*** Begin section ***
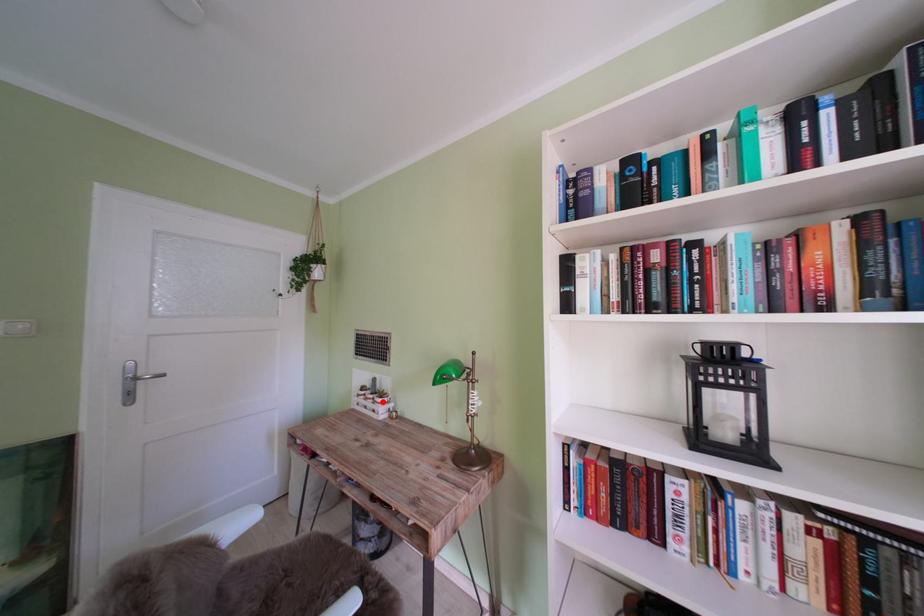
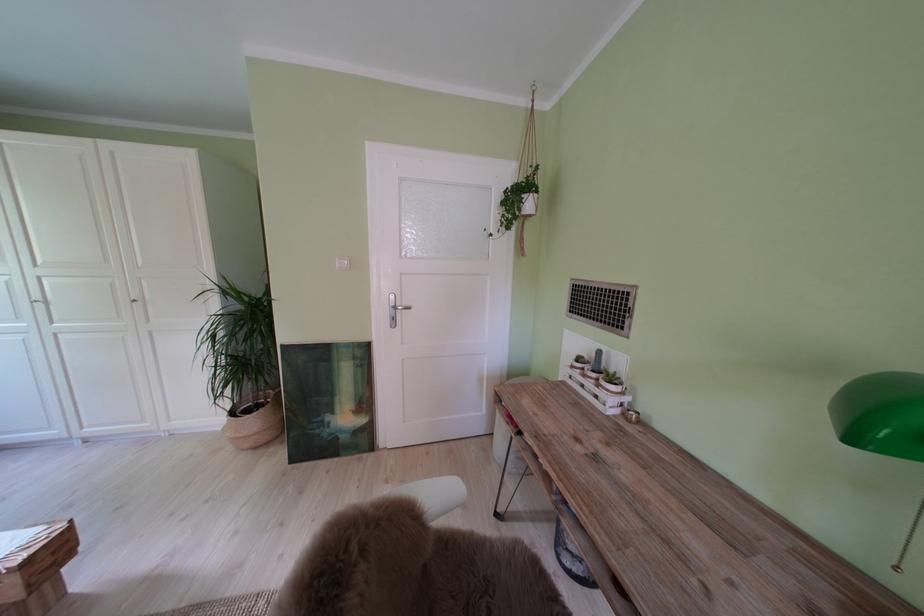
Find the pixel in the second image that matches the highlighted location in the first image.

(604, 381)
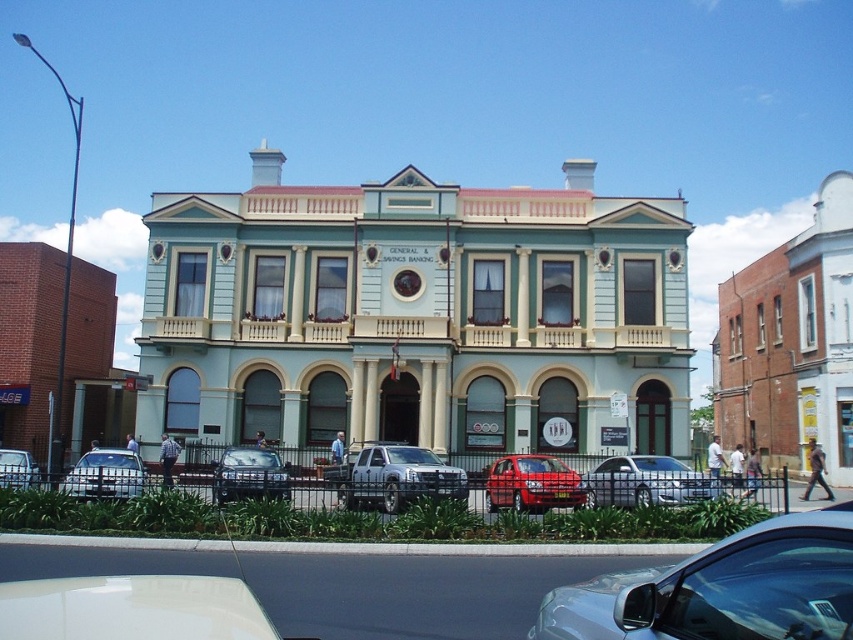
Question: Which point appears closest to the camera in this image?

Choices:
 (A) (260, 472)
 (B) (613, 620)
 (C) (490, 472)

Answer: (B)

Question: Which point appears farthest from the camera in this image?

Choices:
 (A) (497, 502)
 (B) (9, 484)
 (C) (119, 481)
 (D) (720, 490)

Answer: (A)

Question: Is metallic teal car at lower right to the left of silver metallic pickup truck at center from the viewer's perspective?

Choices:
 (A) yes
 (B) no

Answer: (B)

Question: Among these objects, which one is nearest to the camera?

Choices:
 (A) metallic teal car at lower right
 (B) matte silver sedan at lower left
 (C) silver metallic sedan at lower left
 (D) shiny red sedan at center

Answer: (A)

Question: Does metallic teal car at lower right appear on the left side of silver metallic sedan at lower left?

Choices:
 (A) yes
 (B) no

Answer: (B)

Question: Does shiny red sedan at center appear under matte silver sedan at lower left?

Choices:
 (A) yes
 (B) no

Answer: (A)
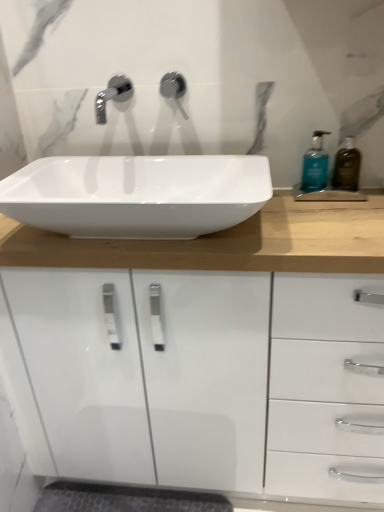
The width and height of the screenshot is (384, 512). Identify the location of translucent amber bottle at right, marked as the 2th soap dispenser in a left-to-right arrangement. (347, 166).

This screenshot has width=384, height=512. What do you see at coordinates (347, 166) in the screenshot?
I see `translucent amber bottle at right, which ranks as the first soap dispenser in right-to-left order` at bounding box center [347, 166].

This screenshot has height=512, width=384. Describe the element at coordinates (137, 195) in the screenshot. I see `white glossy sink at center` at that location.

Locate an element on the screen. Image resolution: width=384 pixels, height=512 pixels. teal glass soap dispenser at right, the first soap dispenser positioned from the left is located at coordinates (315, 165).

Is white glossy sink at center looking in the opposite direction of teal glass soap dispenser at right, the second soap dispenser positioned from the right?

white glossy sink at center is not turned away from teal glass soap dispenser at right, the second soap dispenser positioned from the right.

Based on the photo, which of these two, white glossy sink at center or teal glass soap dispenser at right, the first soap dispenser positioned from the left, is wider?

white glossy sink at center.

From the image's perspective, between white glossy sink at center and teal glass soap dispenser at right, the second soap dispenser positioned from the right, which one is located above?

teal glass soap dispenser at right, the second soap dispenser positioned from the right, appears higher in the image.

Is matte silver faucet at upper center wider than white glossy sink at center?

No.

Is matte silver faucet at upper center oriented away from white glossy sink at center?

No, white glossy sink at center is not at the back of matte silver faucet at upper center.

Looking at this image, considering the relative sizes of matte silver faucet at upper center and white glossy sink at center in the image provided, is matte silver faucet at upper center taller than white glossy sink at center?

Yes.

Between teal glass soap dispenser at right, the second soap dispenser positioned from the right, and matte silver faucet at upper center, which one appears on the left side from the viewer's perspective?

matte silver faucet at upper center is more to the left.

Can you tell me how much teal glass soap dispenser at right, the second soap dispenser positioned from the right, and matte silver faucet at upper center differ in facing direction?

They differ by 4.52 degrees in their facing directions.

Is teal glass soap dispenser at right, the second soap dispenser positioned from the right, with matte silver faucet at upper center?

teal glass soap dispenser at right, the second soap dispenser positioned from the right, is not next to matte silver faucet at upper center, and they're not touching.

Considering the relative sizes of teal glass soap dispenser at right, the first soap dispenser positioned from the left, and matte silver faucet at upper center in the image provided, is teal glass soap dispenser at right, the first soap dispenser positioned from the left, bigger than matte silver faucet at upper center?

Yes.

Considering the relative sizes of translucent amber bottle at right, which ranks as the first soap dispenser in right-to-left order, and teal glass soap dispenser at right, the second soap dispenser positioned from the right, in the image provided, is translucent amber bottle at right, which ranks as the first soap dispenser in right-to-left order, shorter than teal glass soap dispenser at right, the second soap dispenser positioned from the right,?

Incorrect, the height of translucent amber bottle at right, which ranks as the first soap dispenser in right-to-left order, does not fall short of that of teal glass soap dispenser at right, the second soap dispenser positioned from the right.

From the picture: Which is nearer, [333,170] or [316,159]?

The point [316,159] is more forward.

Is the position of translucent amber bottle at right, which ranks as the first soap dispenser in right-to-left order, less distant than that of teal glass soap dispenser at right, the first soap dispenser positioned from the left?

Yes, translucent amber bottle at right, which ranks as the first soap dispenser in right-to-left order, is closer to the viewer.

Would you say translucent amber bottle at right, marked as the 2th soap dispenser in a left-to-right arrangement, is outside teal glass soap dispenser at right, the first soap dispenser positioned from the left?

Yes, translucent amber bottle at right, marked as the 2th soap dispenser in a left-to-right arrangement, is outside of teal glass soap dispenser at right, the first soap dispenser positioned from the left.

Find the location of a particular element. Image resolution: width=384 pixels, height=512 pixels. soap dispenser below the teal glass soap dispenser at right, the first soap dispenser positioned from the left (from a real-world perspective) is located at coordinates (347, 166).

Could you measure the distance between teal glass soap dispenser at right, the second soap dispenser positioned from the right, and translucent amber bottle at right, which ranks as the first soap dispenser in right-to-left order?

A distance of 2.09 inches exists between teal glass soap dispenser at right, the second soap dispenser positioned from the right, and translucent amber bottle at right, which ranks as the first soap dispenser in right-to-left order.

Can you confirm if teal glass soap dispenser at right, the second soap dispenser positioned from the right, is positioned to the left of translucent amber bottle at right, which ranks as the first soap dispenser in right-to-left order?

Yes.

Is teal glass soap dispenser at right, the first soap dispenser positioned from the left, positioned far away from translucent amber bottle at right, which ranks as the first soap dispenser in right-to-left order?

teal glass soap dispenser at right, the first soap dispenser positioned from the left, is actually quite close to translucent amber bottle at right, which ranks as the first soap dispenser in right-to-left order.

Choose the correct answer: Is white glossy sink at center inside matte silver faucet at upper center or outside it?

white glossy sink at center is outside matte silver faucet at upper center.

Is white glossy sink at center closer to the viewer compared to matte silver faucet at upper center?

Yes, white glossy sink at center is closer to the viewer.

Considering the relative sizes of white glossy sink at center and matte silver faucet at upper center in the image provided, is white glossy sink at center wider than matte silver faucet at upper center?

Indeed, white glossy sink at center has a greater width compared to matte silver faucet at upper center.

What's the angular difference between white glossy sink at center and matte silver faucet at upper center's facing directions?

The angle between the facing direction of white glossy sink at center and the facing direction of matte silver faucet at upper center is 0.00152 degrees.

Could you measure the distance between translucent amber bottle at right, which ranks as the first soap dispenser in right-to-left order, and white glossy sink at center?

20.58 inches.

Considering the positions of objects translucent amber bottle at right, marked as the 2th soap dispenser in a left-to-right arrangement, and white glossy sink at center in the image provided, who is in front, translucent amber bottle at right, marked as the 2th soap dispenser in a left-to-right arrangement, or white glossy sink at center?

Positioned in front is white glossy sink at center.

Is translucent amber bottle at right, which ranks as the first soap dispenser in right-to-left order, placed right next to white glossy sink at center?

No.

This screenshot has width=384, height=512. Find the location of `the 2nd soap dispenser behind the white glossy sink at center, counting from the anchor's position`. the 2nd soap dispenser behind the white glossy sink at center, counting from the anchor's position is located at coordinates [x=315, y=165].

Where is `plumbing fixture that is on the right side of white glossy sink at center`? This screenshot has width=384, height=512. plumbing fixture that is on the right side of white glossy sink at center is located at coordinates (174, 89).

Looking at the image, which one is located further to white glossy sink at center, matte silver faucet at upper center or teal glass soap dispenser at right, the second soap dispenser positioned from the right?

The object further to white glossy sink at center is teal glass soap dispenser at right, the second soap dispenser positioned from the right.

Based on their spatial positions, is teal glass soap dispenser at right, the second soap dispenser positioned from the right, or white glossy sink at center closer to matte silver faucet at upper center?

white glossy sink at center is closer to matte silver faucet at upper center.

From the picture: Considering their positions, is white glossy sink at center positioned closer to teal glass soap dispenser at right, the first soap dispenser positioned from the left, than translucent amber bottle at right, marked as the 2th soap dispenser in a left-to-right arrangement?

translucent amber bottle at right, marked as the 2th soap dispenser in a left-to-right arrangement, is closer to teal glass soap dispenser at right, the first soap dispenser positioned from the left.

Looking at the image, which one is located further to matte silver faucet at upper center, teal glass soap dispenser at right, the first soap dispenser positioned from the left, or translucent amber bottle at right, which ranks as the first soap dispenser in right-to-left order?

Among the two, translucent amber bottle at right, which ranks as the first soap dispenser in right-to-left order, is located further to matte silver faucet at upper center.

When comparing their distances from teal glass soap dispenser at right, the second soap dispenser positioned from the right, does matte silver faucet at upper center or translucent amber bottle at right, marked as the 2th soap dispenser in a left-to-right arrangement, seem closer?

The object closer to teal glass soap dispenser at right, the second soap dispenser positioned from the right, is translucent amber bottle at right, marked as the 2th soap dispenser in a left-to-right arrangement.

From the image, which object appears to be nearer to matte silver faucet at upper center, translucent amber bottle at right, marked as the 2th soap dispenser in a left-to-right arrangement, or teal glass soap dispenser at right, the second soap dispenser positioned from the right?

Based on the image, teal glass soap dispenser at right, the second soap dispenser positioned from the right, appears to be nearer to matte silver faucet at upper center.

Which object lies further to the anchor point translucent amber bottle at right, marked as the 2th soap dispenser in a left-to-right arrangement, teal glass soap dispenser at right, the first soap dispenser positioned from the left, or matte silver faucet at upper center?

matte silver faucet at upper center is positioned further to the anchor translucent amber bottle at right, marked as the 2th soap dispenser in a left-to-right arrangement.

Estimate the real-world distances between objects in this image. Which object is further from translucent amber bottle at right, marked as the 2th soap dispenser in a left-to-right arrangement, matte silver faucet at upper center or white glossy sink at center?

white glossy sink at center.

You are a GUI agent. You are given a task and a screenshot of the screen. Output one action in this format:
    pyautogui.click(x=<x>, y=<y>)
    Task: Click on the plumbing fixture located between white glossy sink at center and teal glass soap dispenser at right, the second soap dispenser positioned from the right, in the left-right direction
    
    Given the screenshot: What is the action you would take?
    pyautogui.click(x=174, y=89)

Locate an element on the screen. soap dispenser between matte silver faucet at upper center and translucent amber bottle at right, marked as the 2th soap dispenser in a left-to-right arrangement is located at coordinates (315, 165).

Locate an element on the screen. This screenshot has height=512, width=384. plumbing fixture located between white glossy sink at center and translucent amber bottle at right, marked as the 2th soap dispenser in a left-to-right arrangement, in the left-right direction is located at coordinates (174, 89).

Image resolution: width=384 pixels, height=512 pixels. Identify the location of soap dispenser located between white glossy sink at center and translucent amber bottle at right, marked as the 2th soap dispenser in a left-to-right arrangement, in the left-right direction. (315, 165).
*** End section ***
→ What you have to do
Copy out, unchanged, the lines of the material starting at the one containing "white glossy sink at center is closer to matte" and ending at the one containing "From the picture: Considering", with both of those lines included.

→ Answer area
white glossy sink at center is closer to matte silver faucet at upper center.

From the picture: Considering their positions, is white glossy sink at center positioned closer to teal glass soap dispenser at right, the first soap dispenser positioned from the left, than translucent amber bottle at right, marked as the 2th soap dispenser in a left-to-right arrangement?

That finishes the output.